Dataset excerpts »
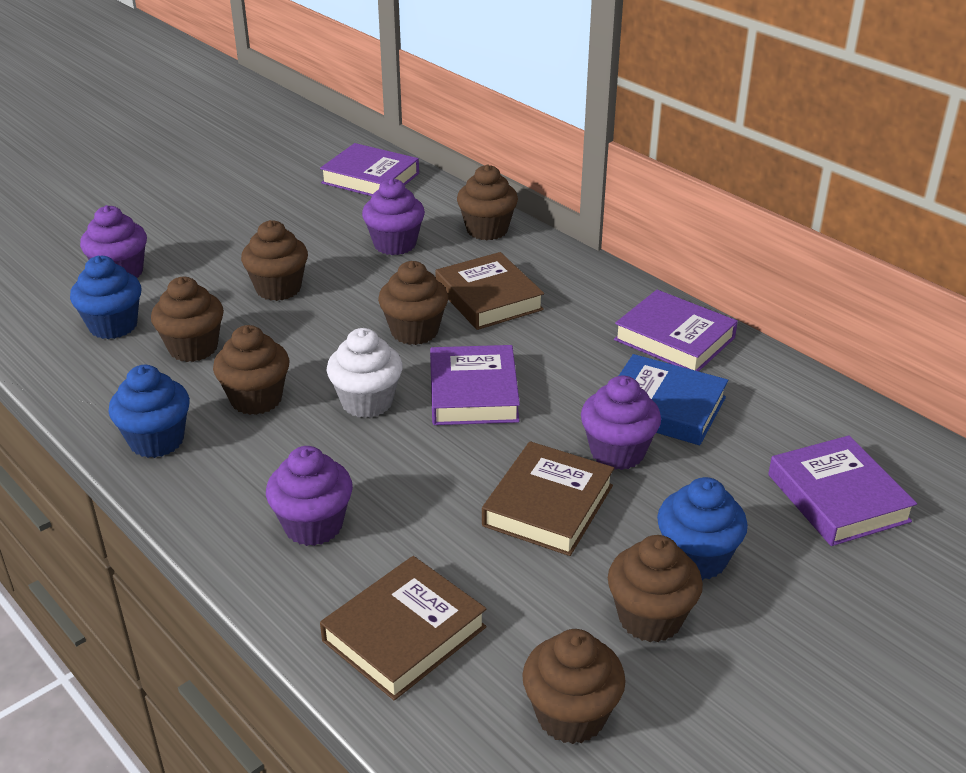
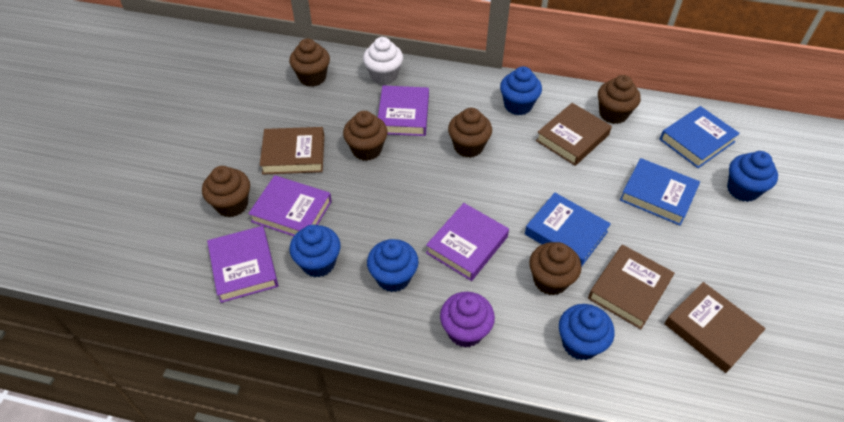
blue book: [619,354,728,445] = 1 -> [525,193,611,267] [620,158,700,226] [659,106,740,168] = 3
blue cupcake: [70,256,141,339] [108,365,190,458] [657,477,748,580] = 3 -> [290,225,341,277] [367,239,419,292] [500,66,542,115] [559,304,615,360] [727,151,778,202] = 5
brown book: [320,556,486,701] [435,252,544,330] [482,441,614,556] = 3 -> [260,127,324,174] [536,103,612,166] [588,245,675,329] [664,282,766,373] = 4
brown cupcake: [151,277,224,362] [213,325,289,415] [241,220,308,301] [378,261,448,345] [457,164,518,240] [522,629,626,744] [608,535,703,642] = 7 -> [202,166,250,217] [289,39,330,87] [343,111,388,161] [448,108,492,158] [529,242,582,295] [598,75,641,124] = 6
purple cupcake: [80,205,147,278] [266,446,353,546] [362,178,425,255] [581,376,661,470] = 4 -> [440,292,495,348] = 1

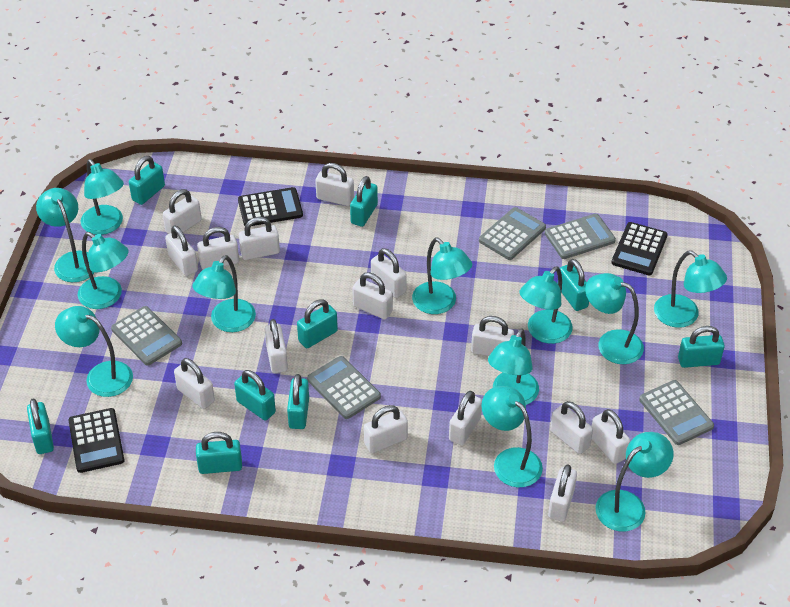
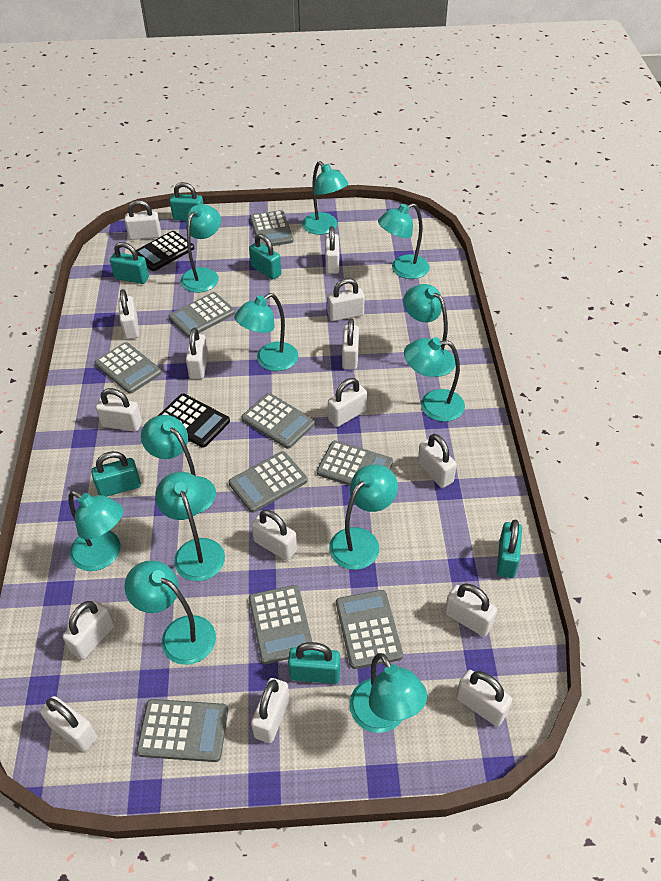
black calculator: [68,408,124,473] [238,187,303,226] [611,222,668,275] = 3 -> [136,231,194,271] [158,394,230,448] = 2
grey calculator: [111,306,182,366] [307,356,381,419] [479,207,546,260] [545,214,616,259] [639,380,714,445] = 5 -> [95,342,162,394] [136,699,228,762] [168,292,235,338] [229,451,308,513] [241,393,315,449] [249,585,312,664] [250,210,294,246] [317,440,393,486] [336,590,403,669] = 9
turquoise padlock: [27,398,54,454] [129,156,165,205] [196,432,242,474] [234,370,276,420] [287,374,309,429] [297,299,338,348] [350,176,378,227] [560,259,589,311] [678,326,725,368] = 9 -> [91,451,141,497] [110,242,149,284] [170,182,203,221] [249,234,281,280] [288,642,340,684] [497,520,522,578] = 6

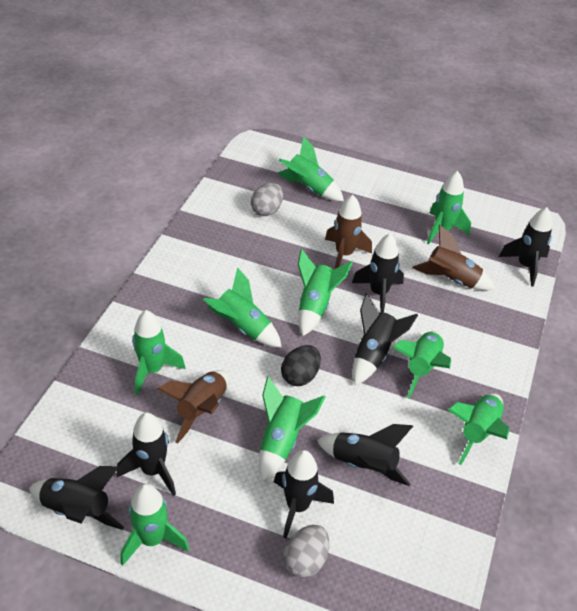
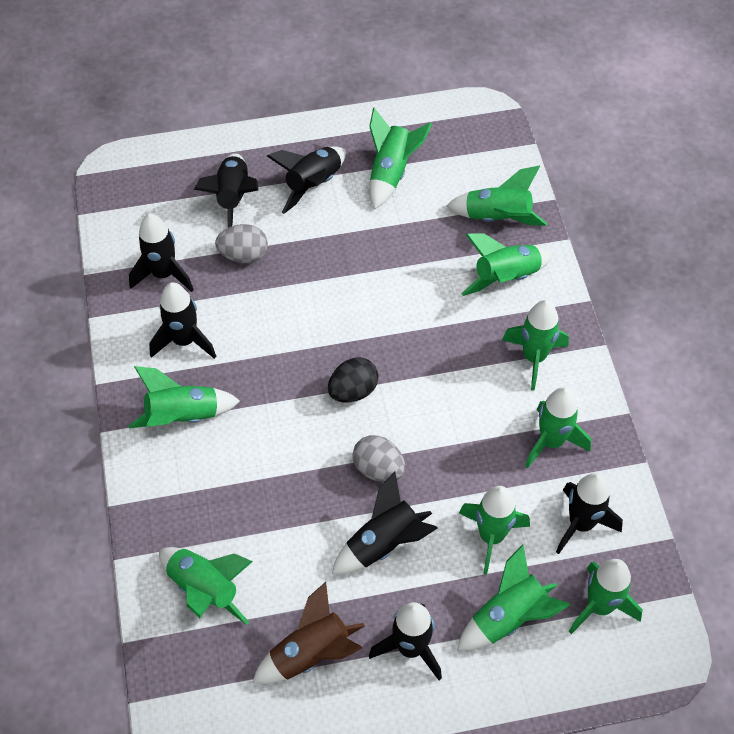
brown rocket: [157,370,229,443] [325,195,372,269] [412,225,495,291] = 3 -> [252,582,365,684] = 1
green rocket: [120,484,189,566] [132,310,185,395] [203,267,282,347] [259,377,326,482] [278,136,344,201] [298,249,353,336] [393,331,451,399] [427,171,471,244] [448,393,509,465] = 9 -> [129,366,240,428] [159,547,253,625] [369,108,432,210] [446,166,547,226] [457,544,570,651] [459,486,530,575] [462,233,553,296] [502,300,569,391] [525,387,591,468] [569,559,643,634] = 10

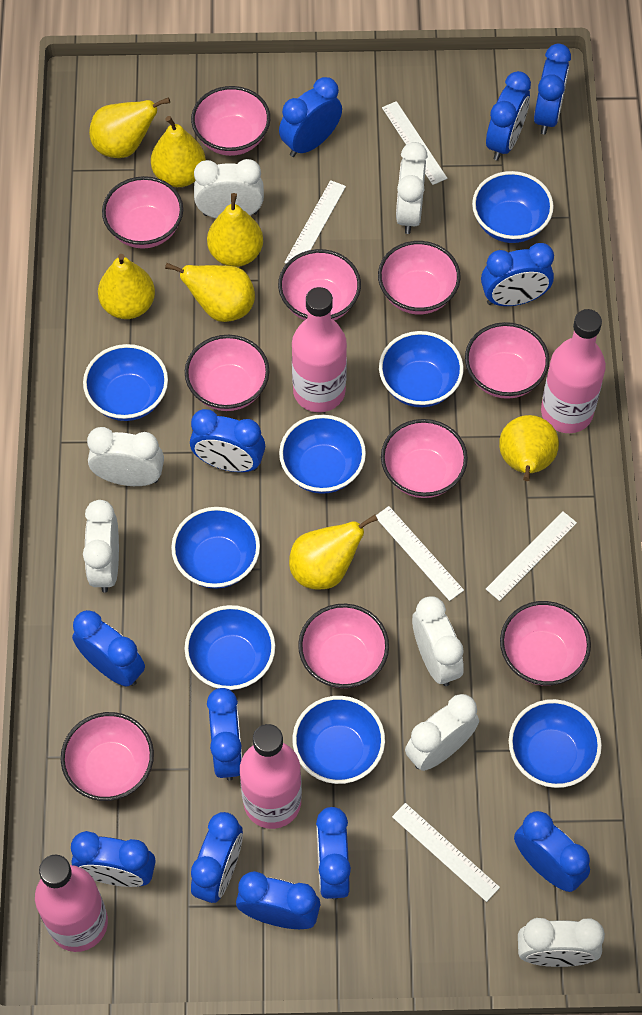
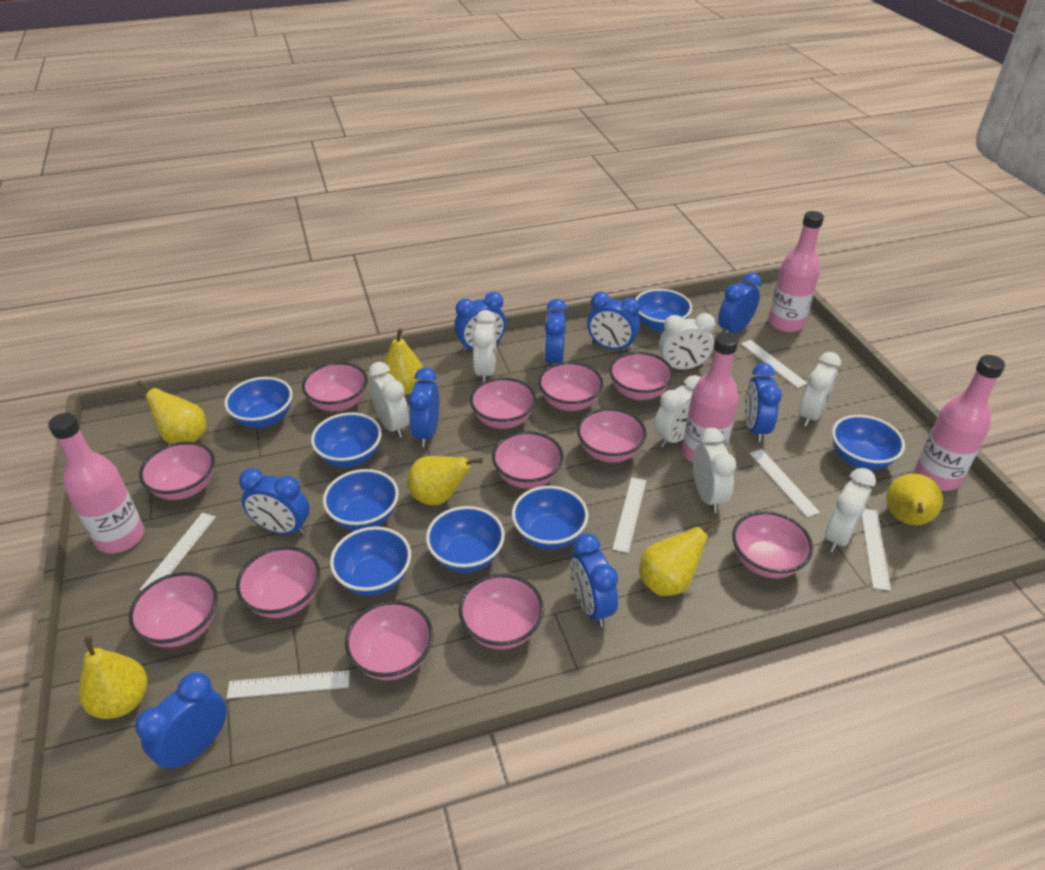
blue clock: [71,831,156,887] [72,610,145,687] [190,409,265,472] [191,812,243,903] [207,688,242,781] [236,871,320,929] [279,77,342,157] [316,807,351,900] [481,243,554,306] [486,71,531,161] [514,811,590,892] [534,44,571,135] = 12 -> [135,672,227,771] [239,468,310,535] [408,367,439,447] [454,292,506,353] [545,299,567,365] [570,533,618,627] [587,292,640,352] [718,273,762,333] [745,363,782,442] = 9
pink bowl: [61,712,154,801] [102,176,183,249] [185,335,269,411] [191,86,270,156] [278,249,361,320] [298,604,389,688] [378,241,461,314] [381,419,468,498] [465,322,549,399] [500,601,591,686] = 10 -> [129,572,218,647] [139,442,215,500] [236,546,320,618] [302,362,368,412] [345,601,433,680] [459,574,544,650] [470,378,536,429] [492,431,564,489] [538,362,603,411] [577,408,647,463] [609,352,674,400] [732,511,813,578] = 12
white ruler: [284,180,346,264] [376,506,464,601] [382,101,447,185] [392,803,500,902] [486,511,577,601] = 5 -> [139,513,216,591] [227,670,350,699] [612,477,646,553] [741,340,807,388] [750,449,820,517] [862,509,891,591] = 6
yellow pear: [89,97,170,158] [98,254,155,319] [151,116,206,187] [165,263,255,322] [207,193,263,267] [289,514,378,590] [499,415,559,481] = 7 -> [79,635,148,719] [137,380,206,444] [380,328,423,395] [407,456,483,505] [639,518,719,596] [886,474,943,525] = 6

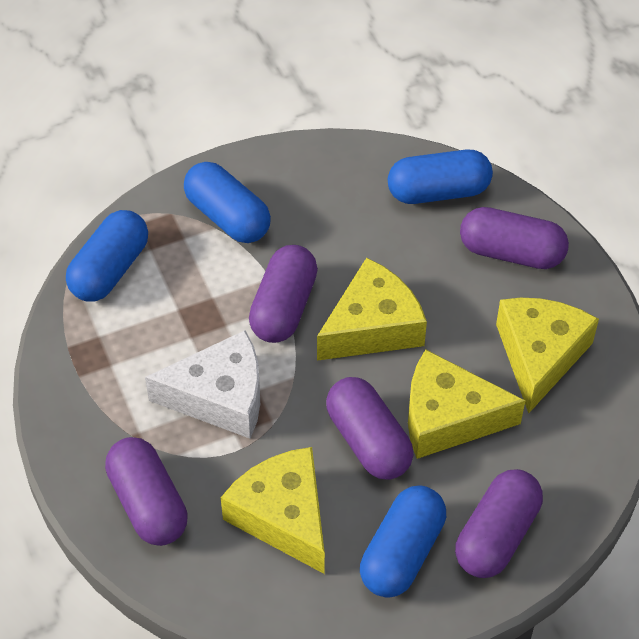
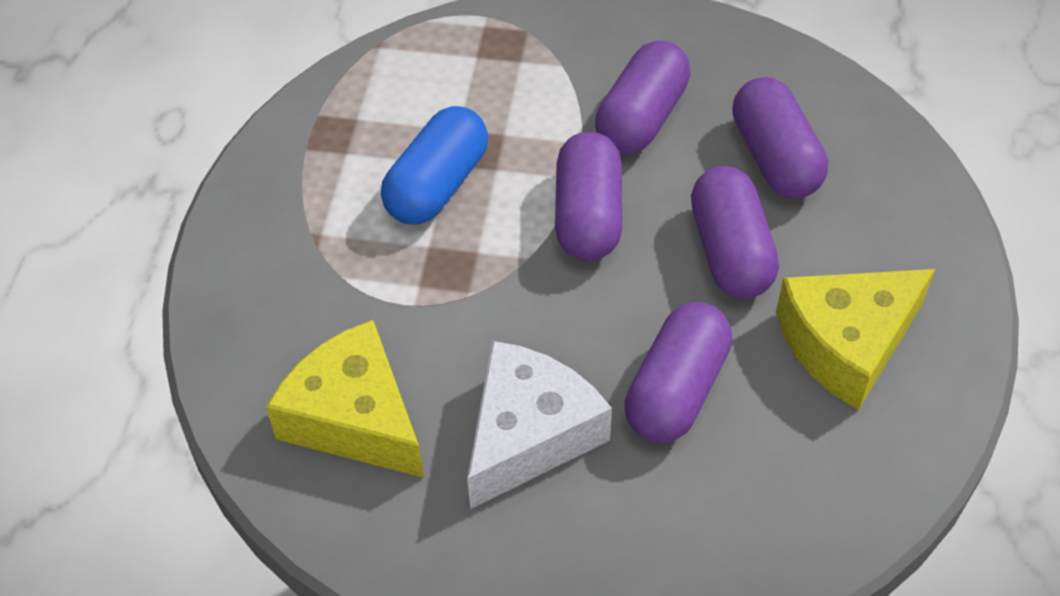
blue capsule: [66,210,148,302] [184,162,271,243] [360,485,446,598] [388,150,493,204] = 4 -> [381,106,488,225] = 1
yellow cheese: [221,447,325,574] [317,258,427,361] [408,349,525,459] [496,298,599,413] = 4 -> [266,320,424,478] [776,269,935,410] = 2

Instruction »
Your task is to reproduce exactly the lines from the start of the data above through the line containing "blue cupcake: [70,256,141,339]", leaving every picture out.

Answer box »
blue book: [619,354,728,445] = 1 -> [525,193,611,267] [620,158,700,226] [659,106,740,168] = 3
blue cupcake: [70,256,141,339] [108,365,190,458] [657,477,748,580] = 3 -> [290,225,341,277] [367,239,419,292] [500,66,542,115] [559,304,615,360] [727,151,778,202] = 5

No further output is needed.